> **EXERCISE DESCRIPTION**
Without any pictures, output the records exactly as they are.

--- TASK MATERIAL ---

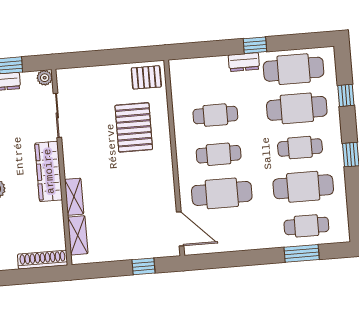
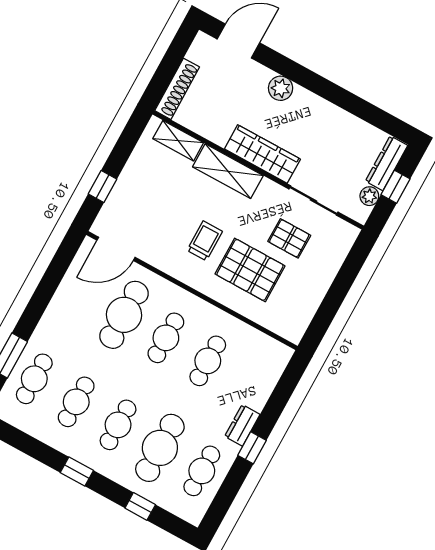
cafe table: (294, 69) -> (202, 471), width x0.73, depth x0.74
pallet: (146, 77) -> (289, 238), moved, turned 90
plant: (45, 78) -> (369, 196), moved
trolley: (134, 172) -> (205, 241), added
cafe table: (303, 187) -> (76, 402), width x0.73, depth x0.74
shelving: (74, 197) -> (228, 171), width x1.50, depth x1.33

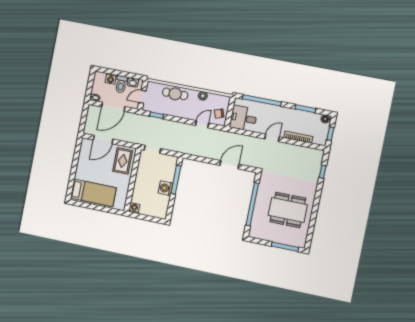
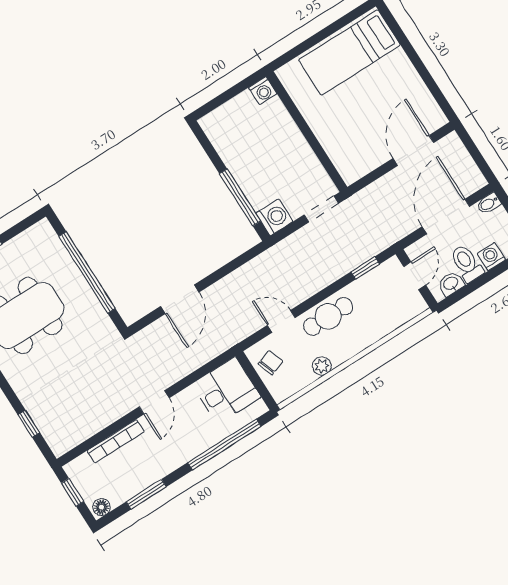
cafe table: (175, 94) -> (328, 316), moved
door: (202, 124) -> (281, 321), swing flipped
rug: (123, 161) -> (351, 147), removed
washing machine: (166, 188) -> (274, 217), moved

---

> **WRITTEN SOLUTION**
cafe table: (294, 69) -> (202, 471), width x0.73, depth x0.74
pallet: (146, 77) -> (289, 238), moved, turned 90
plant: (45, 78) -> (369, 196), moved
trolley: (134, 172) -> (205, 241), added
cafe table: (303, 187) -> (76, 402), width x0.73, depth x0.74
shelving: (74, 197) -> (228, 171), width x1.50, depth x1.33

cafe table: (175, 94) -> (328, 316), moved
door: (202, 124) -> (281, 321), swing flipped
rug: (123, 161) -> (351, 147), removed
washing machine: (166, 188) -> (274, 217), moved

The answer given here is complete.